Segment Start: Data provided

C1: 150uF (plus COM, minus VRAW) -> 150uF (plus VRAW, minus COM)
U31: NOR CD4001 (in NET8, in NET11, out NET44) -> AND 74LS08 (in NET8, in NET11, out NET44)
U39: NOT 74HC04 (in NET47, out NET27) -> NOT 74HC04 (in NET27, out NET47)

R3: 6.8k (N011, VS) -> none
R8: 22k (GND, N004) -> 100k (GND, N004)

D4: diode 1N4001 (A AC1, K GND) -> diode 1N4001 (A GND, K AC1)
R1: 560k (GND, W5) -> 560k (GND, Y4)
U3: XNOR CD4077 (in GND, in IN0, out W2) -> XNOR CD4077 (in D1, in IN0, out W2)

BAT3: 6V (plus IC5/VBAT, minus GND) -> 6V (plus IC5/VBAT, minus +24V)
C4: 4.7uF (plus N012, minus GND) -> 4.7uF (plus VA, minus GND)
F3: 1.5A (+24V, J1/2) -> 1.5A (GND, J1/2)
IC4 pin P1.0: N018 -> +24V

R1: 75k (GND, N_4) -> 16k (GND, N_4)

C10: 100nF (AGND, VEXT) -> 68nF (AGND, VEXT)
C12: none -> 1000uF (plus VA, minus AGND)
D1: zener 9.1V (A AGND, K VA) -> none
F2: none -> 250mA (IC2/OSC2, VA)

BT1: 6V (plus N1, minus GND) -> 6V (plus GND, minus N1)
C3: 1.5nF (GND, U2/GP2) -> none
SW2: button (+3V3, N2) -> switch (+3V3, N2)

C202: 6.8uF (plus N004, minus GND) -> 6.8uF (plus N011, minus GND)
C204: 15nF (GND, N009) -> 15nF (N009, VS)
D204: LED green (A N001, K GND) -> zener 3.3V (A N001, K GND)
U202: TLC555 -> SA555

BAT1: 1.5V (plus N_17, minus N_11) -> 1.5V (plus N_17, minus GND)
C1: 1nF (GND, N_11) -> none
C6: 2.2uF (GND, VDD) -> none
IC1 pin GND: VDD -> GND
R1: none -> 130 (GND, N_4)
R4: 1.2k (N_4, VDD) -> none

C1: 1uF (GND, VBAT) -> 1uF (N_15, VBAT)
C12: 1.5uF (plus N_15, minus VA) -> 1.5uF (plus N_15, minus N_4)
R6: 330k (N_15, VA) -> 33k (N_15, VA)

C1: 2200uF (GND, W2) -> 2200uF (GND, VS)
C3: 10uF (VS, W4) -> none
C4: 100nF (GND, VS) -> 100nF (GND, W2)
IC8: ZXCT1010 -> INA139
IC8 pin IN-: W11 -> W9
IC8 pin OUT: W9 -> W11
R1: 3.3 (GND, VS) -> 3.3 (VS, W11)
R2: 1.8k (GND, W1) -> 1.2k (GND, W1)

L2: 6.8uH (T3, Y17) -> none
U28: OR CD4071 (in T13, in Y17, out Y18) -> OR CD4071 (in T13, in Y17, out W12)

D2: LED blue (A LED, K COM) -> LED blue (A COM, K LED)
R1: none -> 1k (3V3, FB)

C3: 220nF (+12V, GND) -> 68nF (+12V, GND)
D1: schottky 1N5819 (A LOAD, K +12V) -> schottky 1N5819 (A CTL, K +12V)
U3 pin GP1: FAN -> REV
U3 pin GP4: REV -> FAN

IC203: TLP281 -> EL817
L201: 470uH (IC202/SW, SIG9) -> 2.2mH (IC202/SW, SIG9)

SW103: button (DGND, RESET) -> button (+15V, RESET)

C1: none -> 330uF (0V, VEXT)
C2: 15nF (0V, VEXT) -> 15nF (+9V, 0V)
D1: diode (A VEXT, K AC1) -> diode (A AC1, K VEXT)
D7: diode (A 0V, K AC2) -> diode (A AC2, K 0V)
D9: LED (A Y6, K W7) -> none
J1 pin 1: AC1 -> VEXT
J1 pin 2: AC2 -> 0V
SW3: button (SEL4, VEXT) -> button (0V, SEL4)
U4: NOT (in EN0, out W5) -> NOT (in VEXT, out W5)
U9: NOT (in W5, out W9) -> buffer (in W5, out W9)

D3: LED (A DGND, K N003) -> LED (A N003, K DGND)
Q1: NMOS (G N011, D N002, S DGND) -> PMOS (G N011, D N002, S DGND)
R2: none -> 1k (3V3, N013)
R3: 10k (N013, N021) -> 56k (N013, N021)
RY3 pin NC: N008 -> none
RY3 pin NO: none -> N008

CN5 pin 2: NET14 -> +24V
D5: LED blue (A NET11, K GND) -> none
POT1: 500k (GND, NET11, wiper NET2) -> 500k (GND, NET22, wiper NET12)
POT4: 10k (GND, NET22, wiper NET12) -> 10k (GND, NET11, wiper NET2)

Segment End: Data provided

Task to complete: Please set down again, word for word, only the lines from the start of the entries through the line with "R3: 6.8k (N011, VS) -> none", both ends included.

Answer to this problem:
C1: 150uF (plus COM, minus VRAW) -> 150uF (plus VRAW, minus COM)
U31: NOR CD4001 (in NET8, in NET11, out NET44) -> AND 74LS08 (in NET8, in NET11, out NET44)
U39: NOT 74HC04 (in NET47, out NET27) -> NOT 74HC04 (in NET27, out NET47)

R3: 6.8k (N011, VS) -> none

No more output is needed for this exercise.